(Work to be completed):
The response should be exactly the number of lines in the material below that contain the word "right".
---------- Supplied data ----------
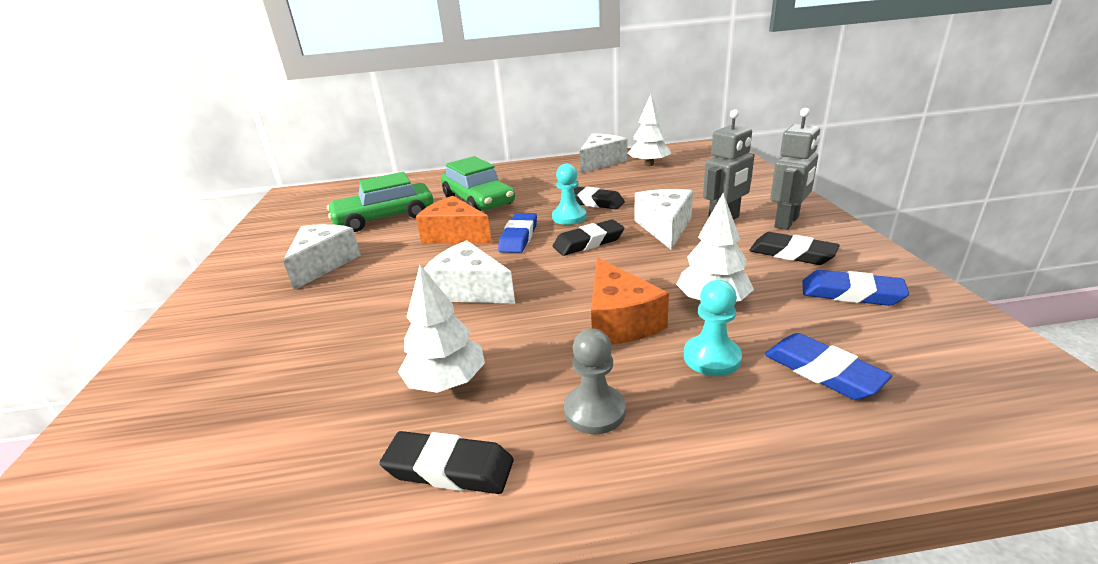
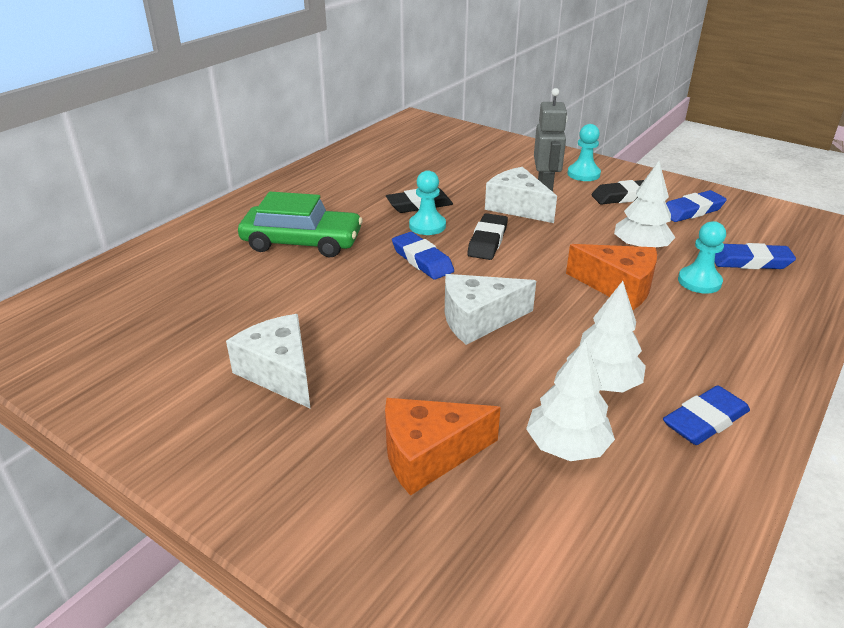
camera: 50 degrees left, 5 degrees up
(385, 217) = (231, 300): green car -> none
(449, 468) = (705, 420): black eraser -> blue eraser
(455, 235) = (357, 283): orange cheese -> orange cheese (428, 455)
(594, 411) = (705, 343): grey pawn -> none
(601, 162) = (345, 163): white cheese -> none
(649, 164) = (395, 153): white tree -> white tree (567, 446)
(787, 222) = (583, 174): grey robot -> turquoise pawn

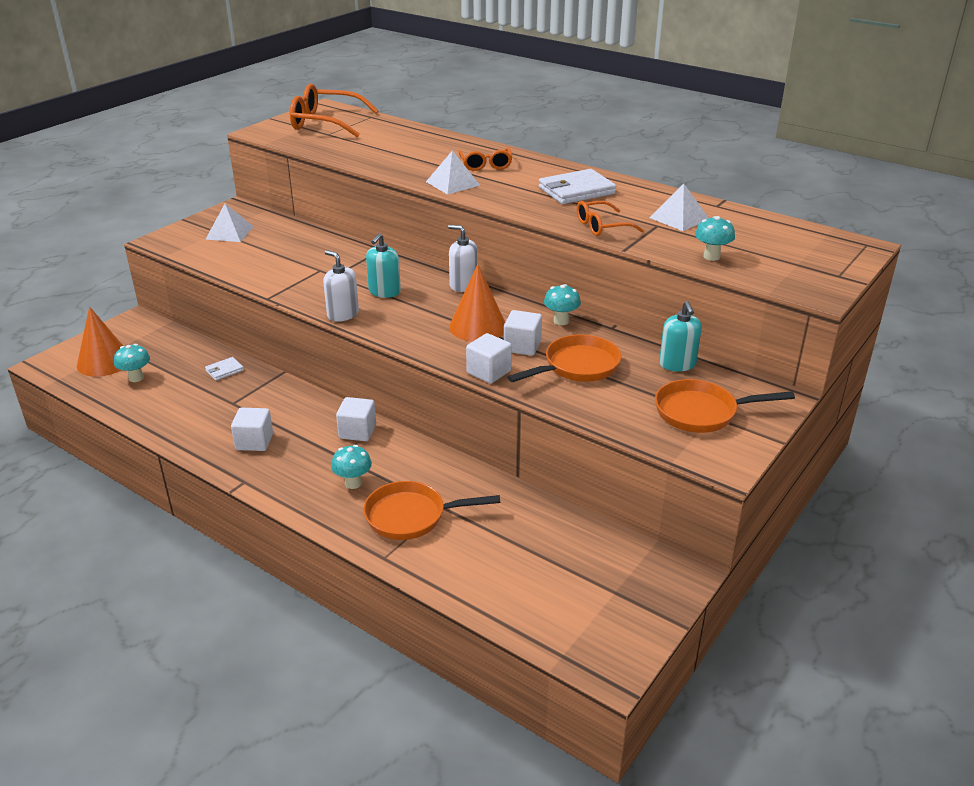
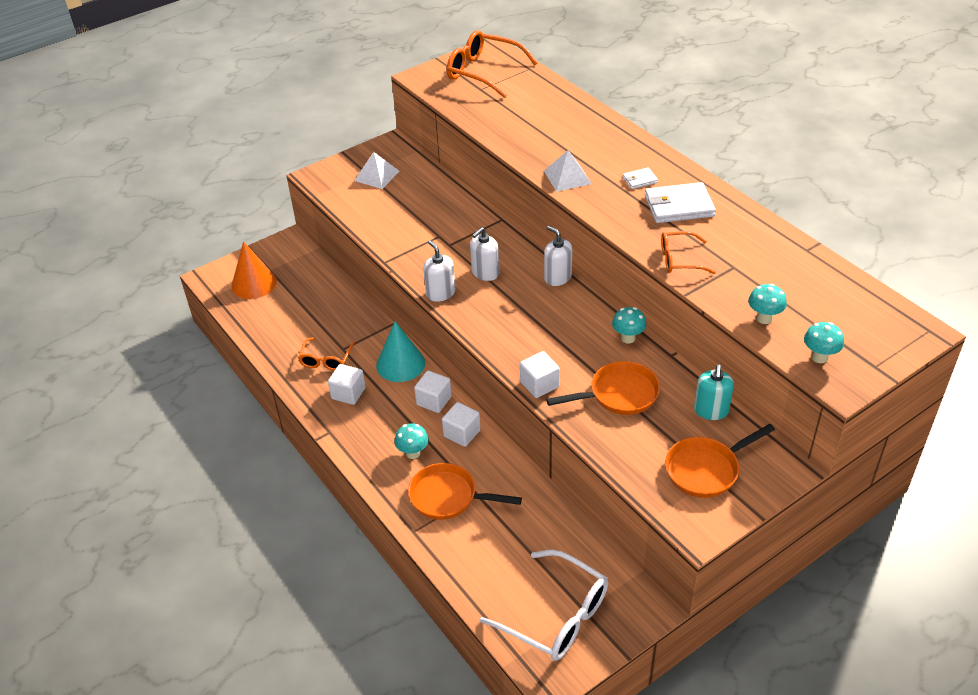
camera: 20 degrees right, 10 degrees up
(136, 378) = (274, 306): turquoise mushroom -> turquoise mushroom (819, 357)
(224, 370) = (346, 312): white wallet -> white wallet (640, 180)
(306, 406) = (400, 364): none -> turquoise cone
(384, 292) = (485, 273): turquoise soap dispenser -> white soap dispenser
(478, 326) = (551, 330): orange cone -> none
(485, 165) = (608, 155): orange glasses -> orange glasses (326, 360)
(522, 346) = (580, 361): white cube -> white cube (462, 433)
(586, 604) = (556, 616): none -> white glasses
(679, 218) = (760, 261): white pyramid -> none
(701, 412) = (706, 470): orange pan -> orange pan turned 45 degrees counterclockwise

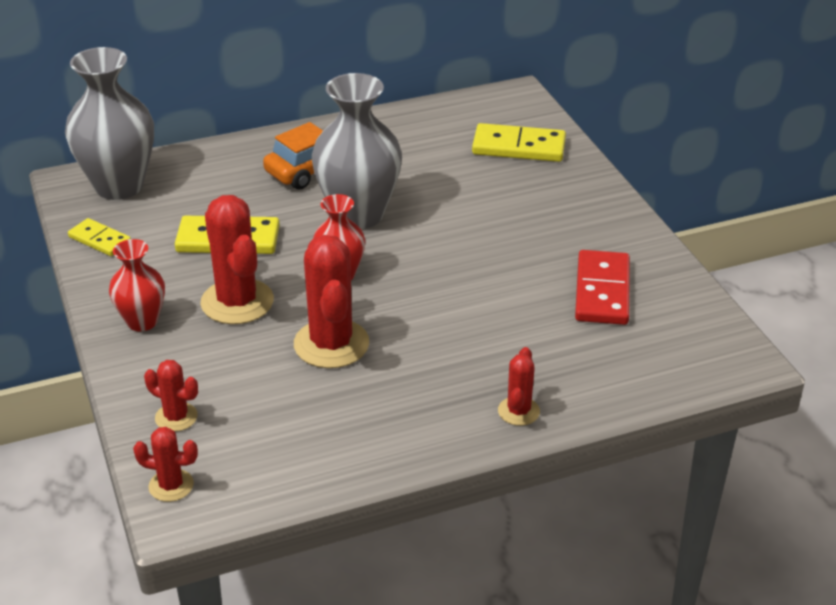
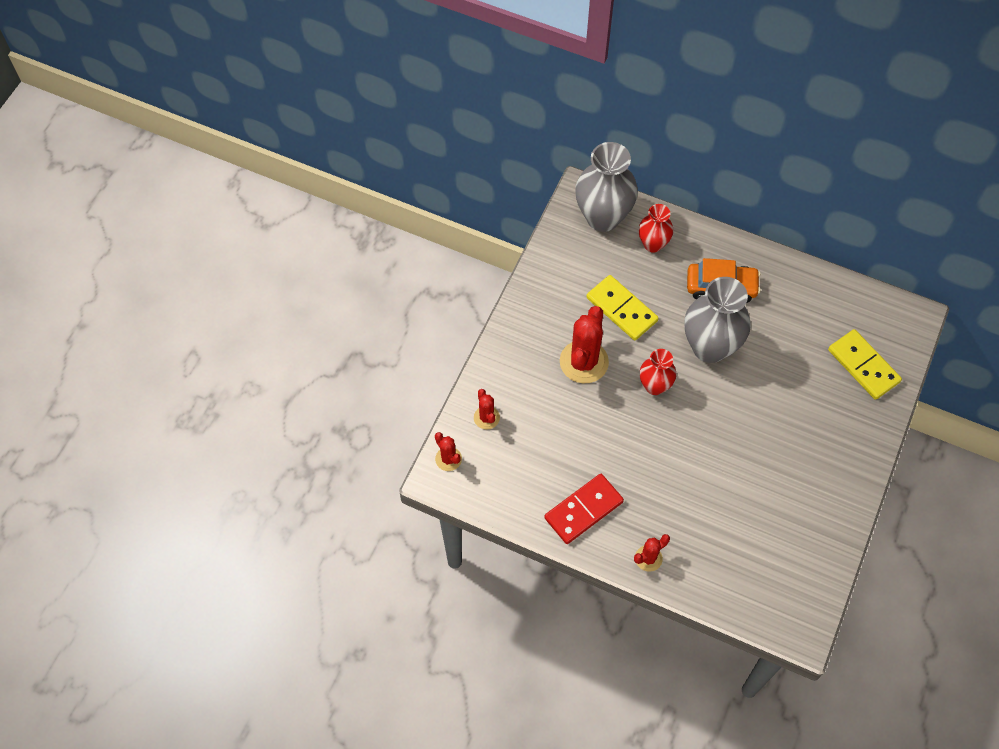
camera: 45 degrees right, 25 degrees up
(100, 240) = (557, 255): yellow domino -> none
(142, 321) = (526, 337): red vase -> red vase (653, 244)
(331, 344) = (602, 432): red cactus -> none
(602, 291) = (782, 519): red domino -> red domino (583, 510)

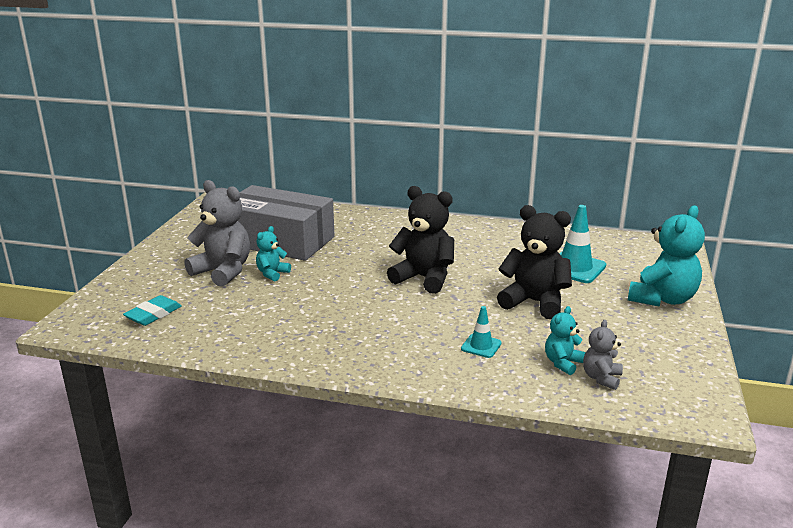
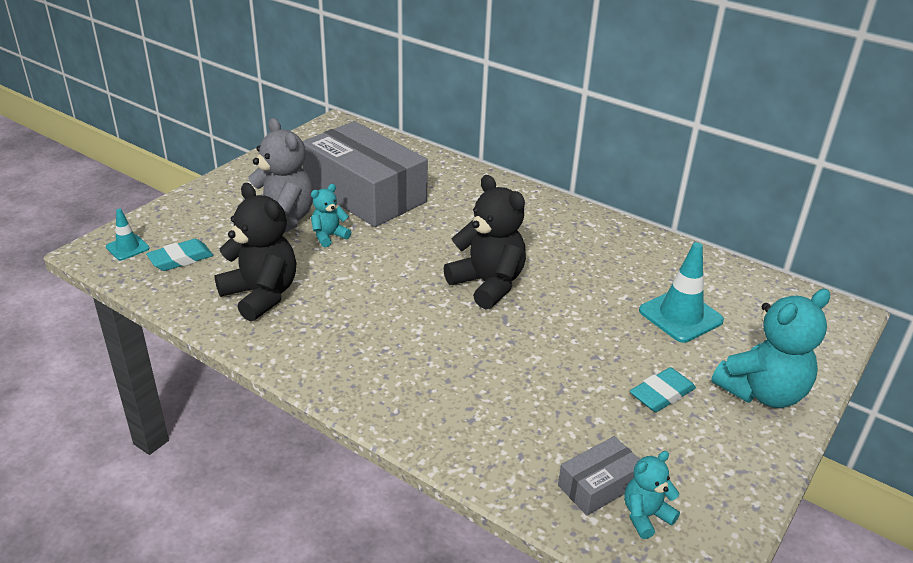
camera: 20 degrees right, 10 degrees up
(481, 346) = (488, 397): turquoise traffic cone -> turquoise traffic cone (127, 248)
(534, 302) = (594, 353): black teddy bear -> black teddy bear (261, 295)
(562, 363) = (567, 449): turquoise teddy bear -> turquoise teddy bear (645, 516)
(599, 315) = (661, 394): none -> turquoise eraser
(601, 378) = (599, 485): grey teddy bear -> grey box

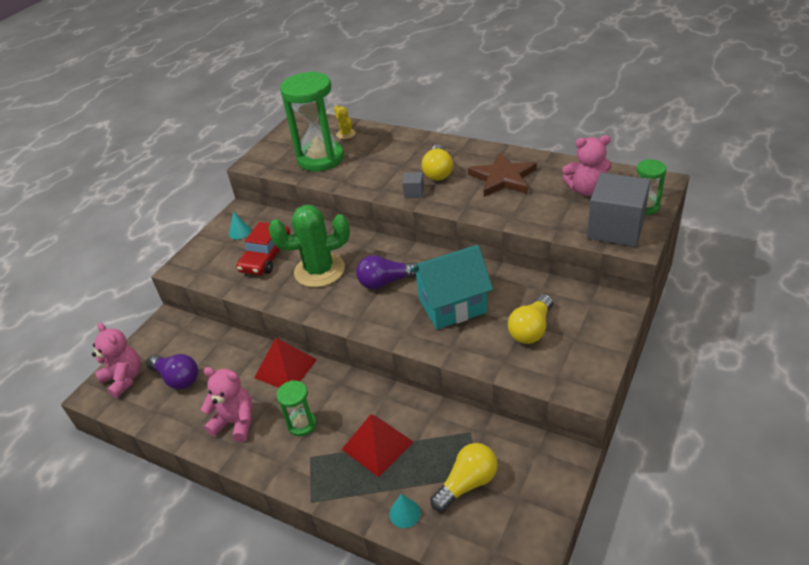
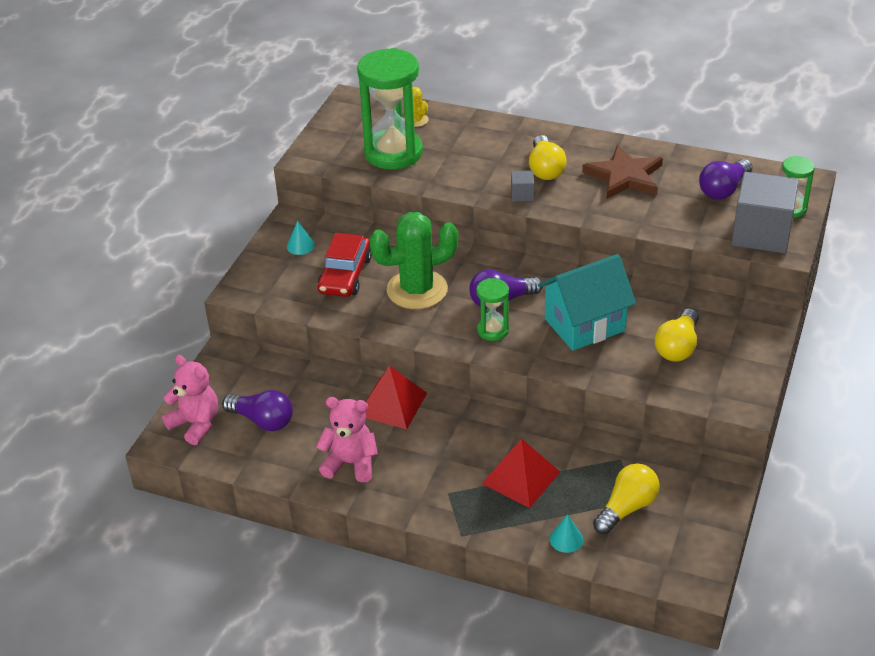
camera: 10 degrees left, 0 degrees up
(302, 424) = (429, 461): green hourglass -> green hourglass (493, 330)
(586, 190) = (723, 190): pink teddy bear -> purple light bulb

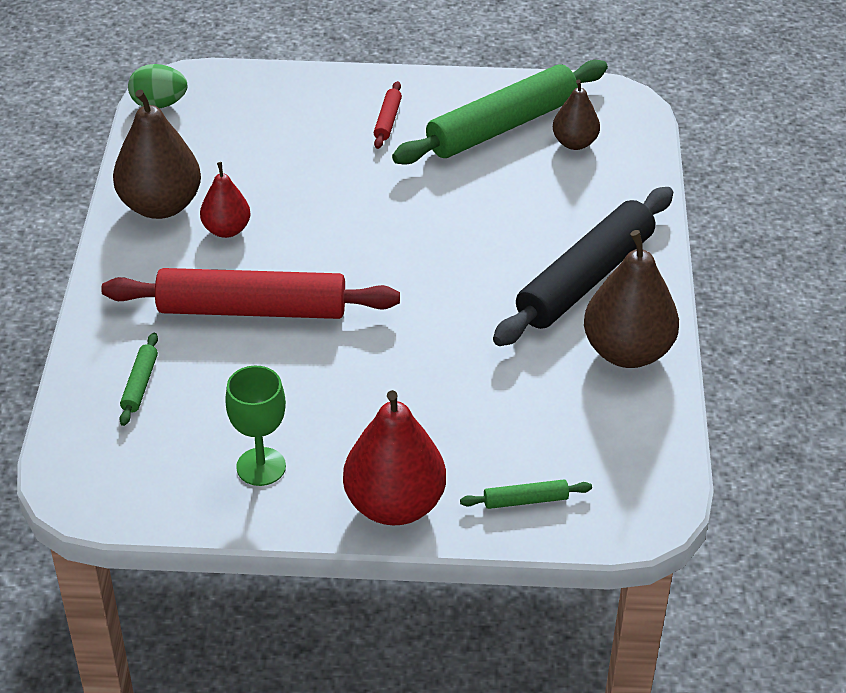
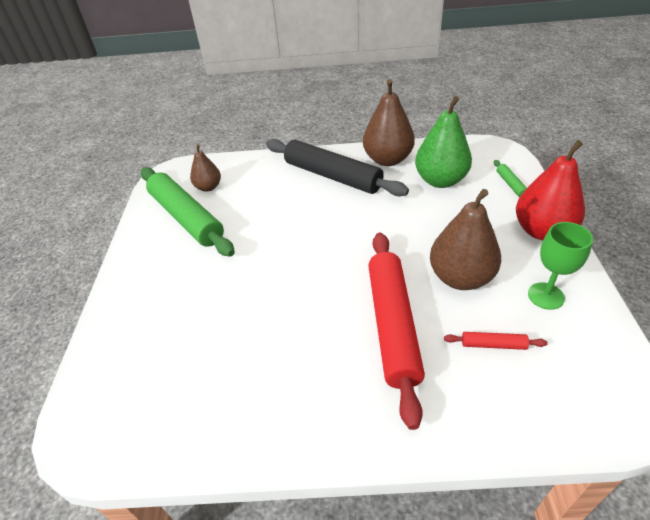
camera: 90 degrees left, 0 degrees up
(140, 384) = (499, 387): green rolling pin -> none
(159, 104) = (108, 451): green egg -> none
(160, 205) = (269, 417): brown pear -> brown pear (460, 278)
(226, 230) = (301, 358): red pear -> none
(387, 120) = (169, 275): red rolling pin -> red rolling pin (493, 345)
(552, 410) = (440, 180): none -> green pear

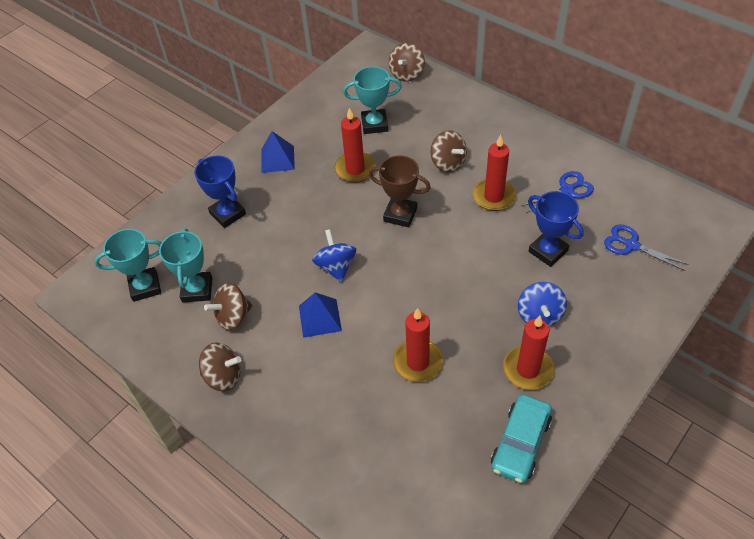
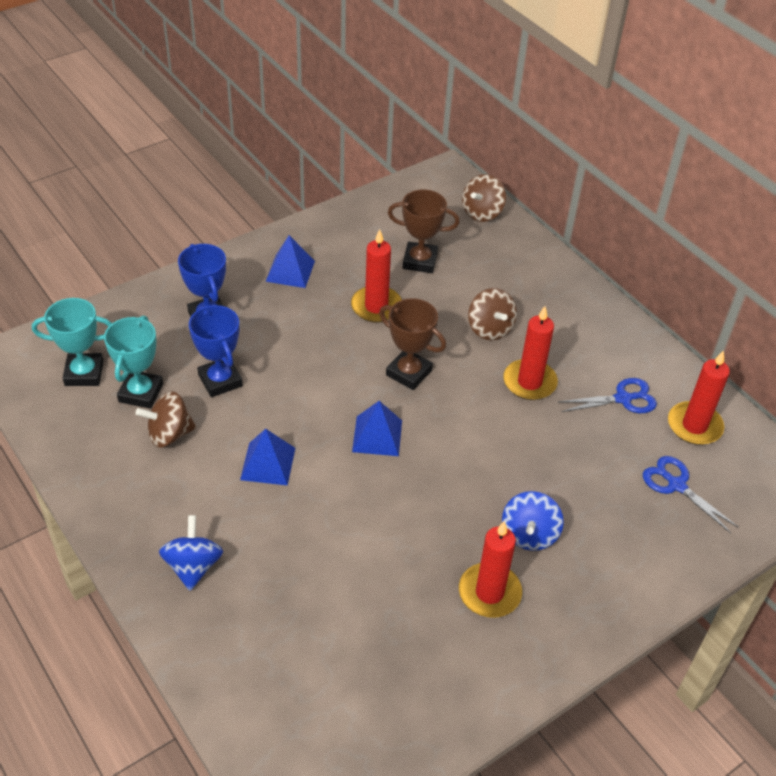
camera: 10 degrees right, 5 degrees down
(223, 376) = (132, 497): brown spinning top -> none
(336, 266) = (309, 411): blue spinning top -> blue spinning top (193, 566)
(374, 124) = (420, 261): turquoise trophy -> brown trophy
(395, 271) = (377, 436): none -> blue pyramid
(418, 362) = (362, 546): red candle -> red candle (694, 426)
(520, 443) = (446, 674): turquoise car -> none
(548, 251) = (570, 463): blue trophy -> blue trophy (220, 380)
----------
(Answer to this exercise):
4